▸ Goal of the exercise
Each entry below should be returned exactly as is, with the pictures removed.

▸ Material provided
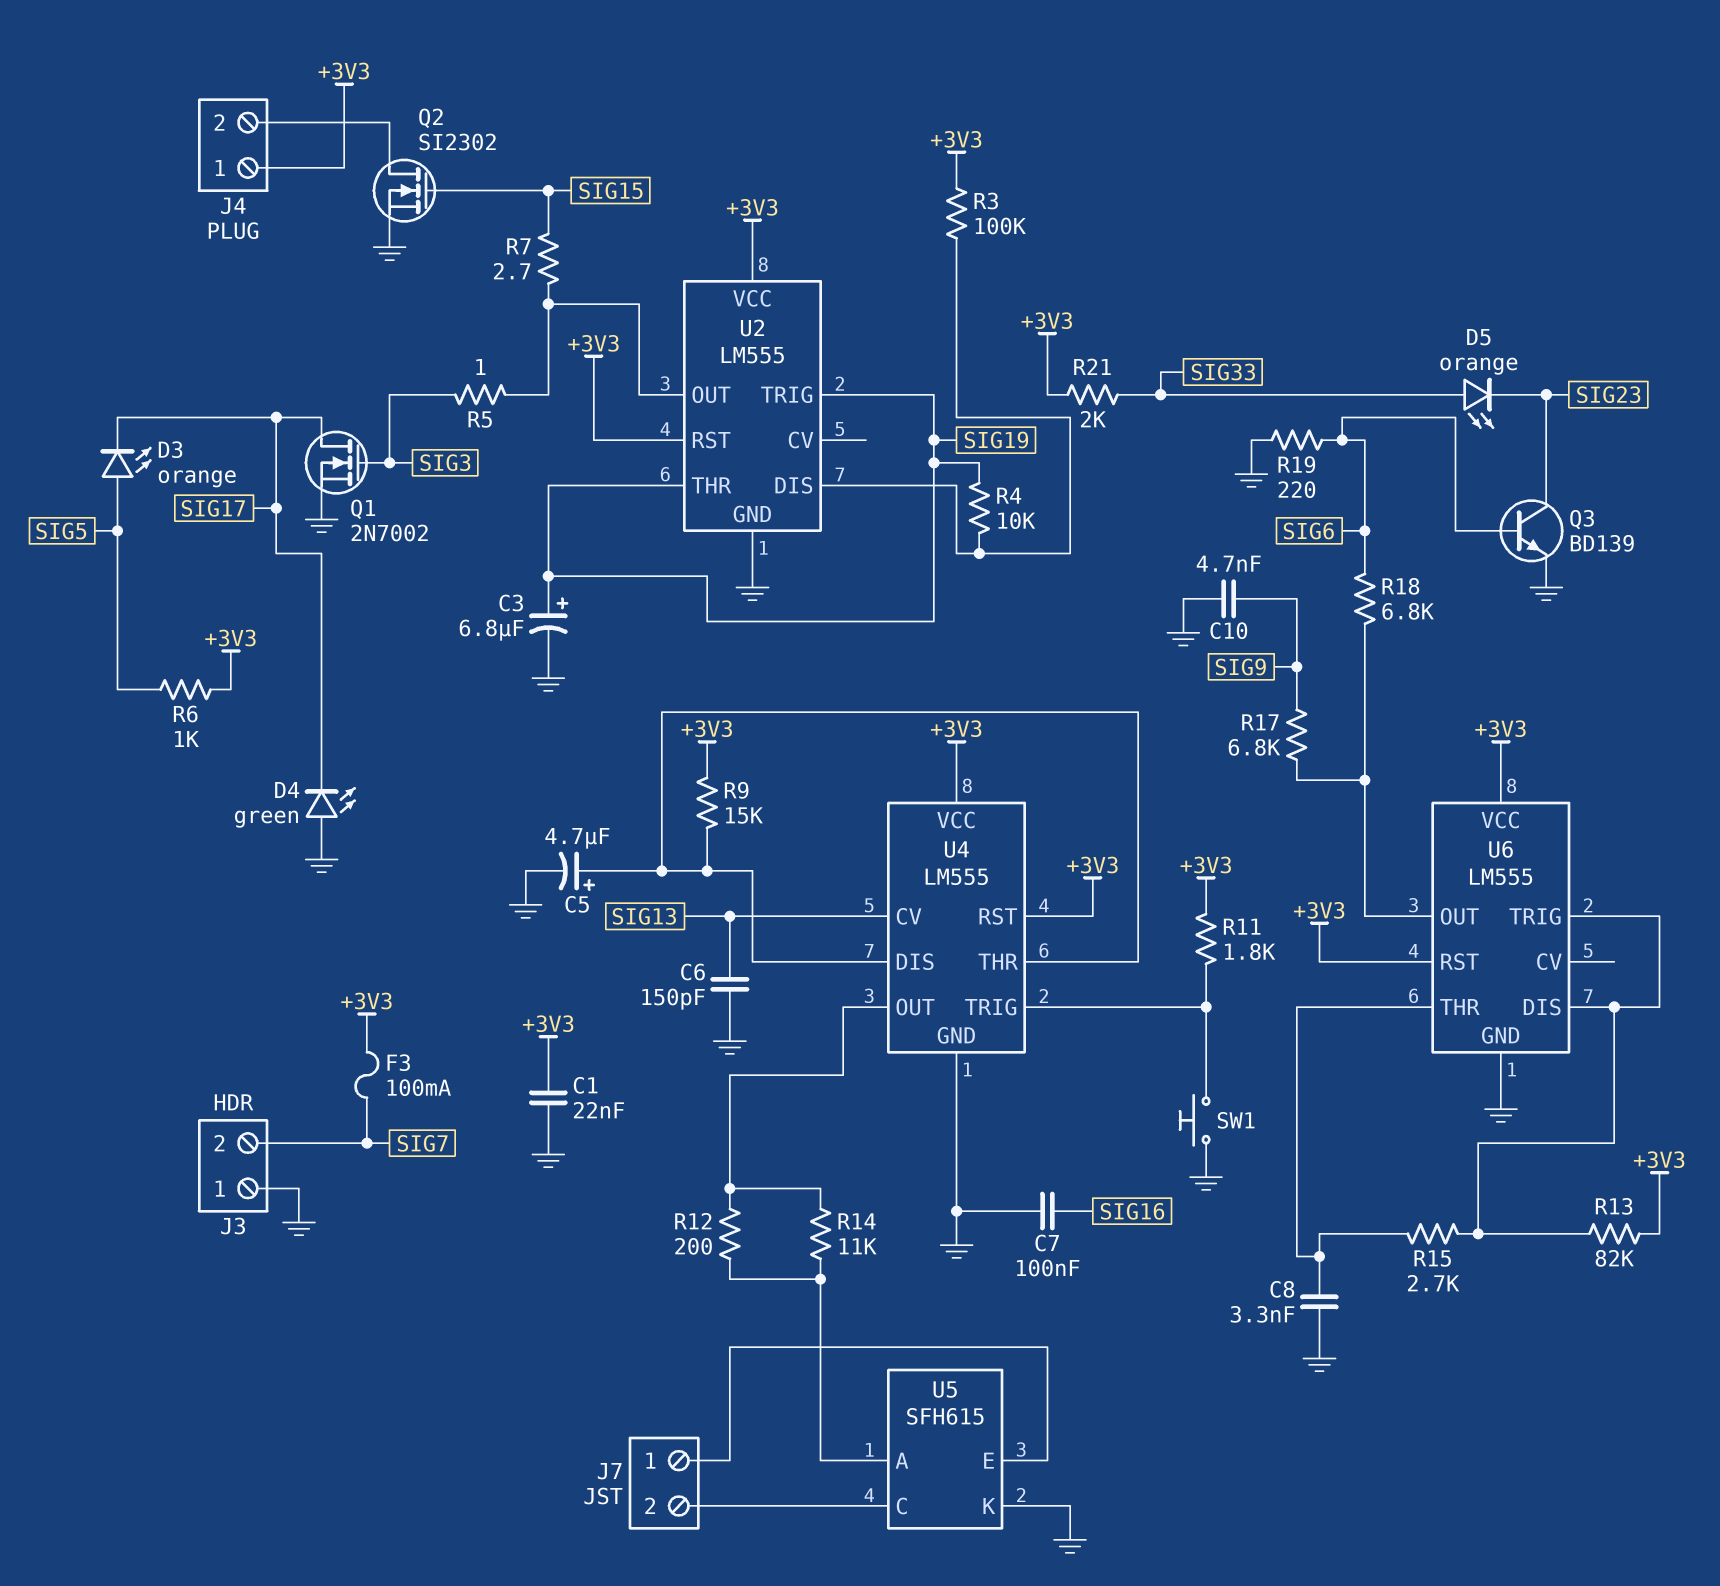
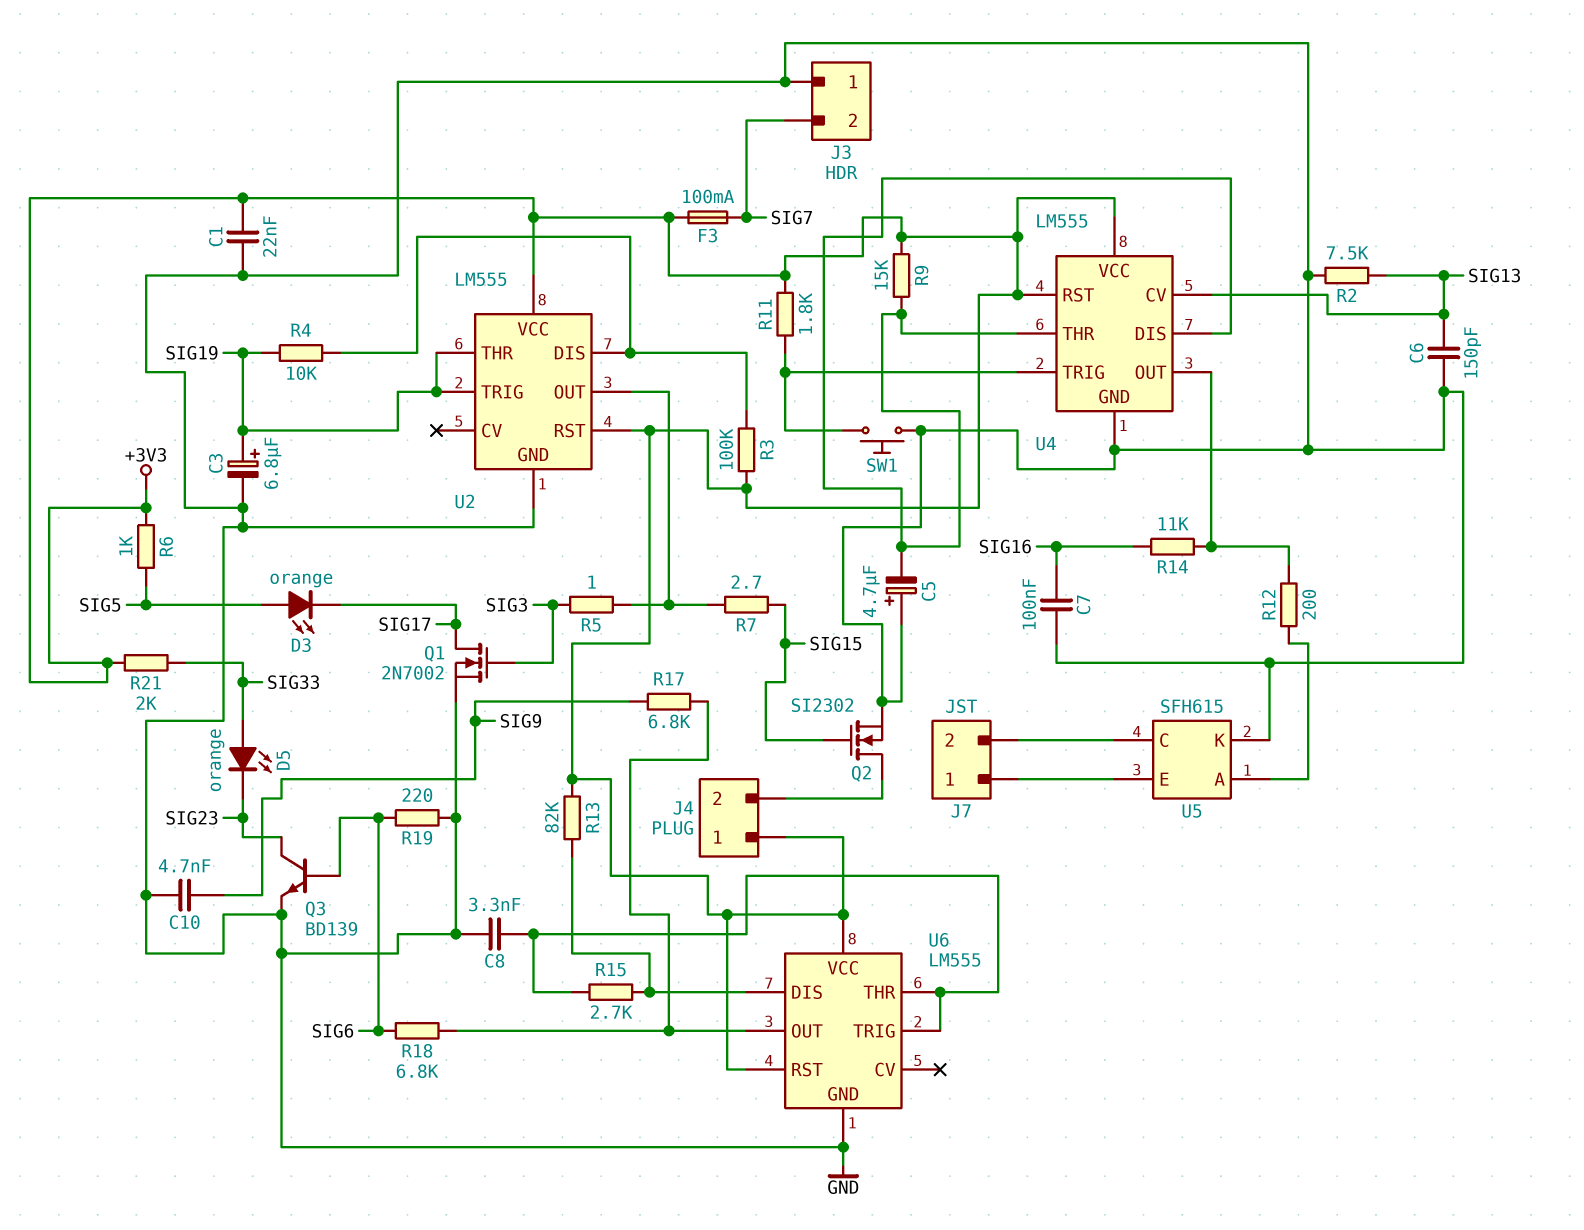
C5: 4.7uF (plus U4/DIS, minus GND) -> 4.7uF (plus GND, minus U4/DIS)
D4: LED green (A GND, K SIG17) -> none
R2: none -> 7.5k (GND, SIG13)
R14: 11k (U4/OUT, U5/A) -> 11k (SIG16, U4/OUT)
U6 pin TRIG: U6/DIS -> U6/THR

▸ Answer box
C5: 4.7uF (plus U4/DIS, minus GND) -> 4.7uF (plus GND, minus U4/DIS)
D4: LED green (A GND, K SIG17) -> none
R2: none -> 7.5k (GND, SIG13)
R14: 11k (U4/OUT, U5/A) -> 11k (SIG16, U4/OUT)
U6 pin TRIG: U6/DIS -> U6/THR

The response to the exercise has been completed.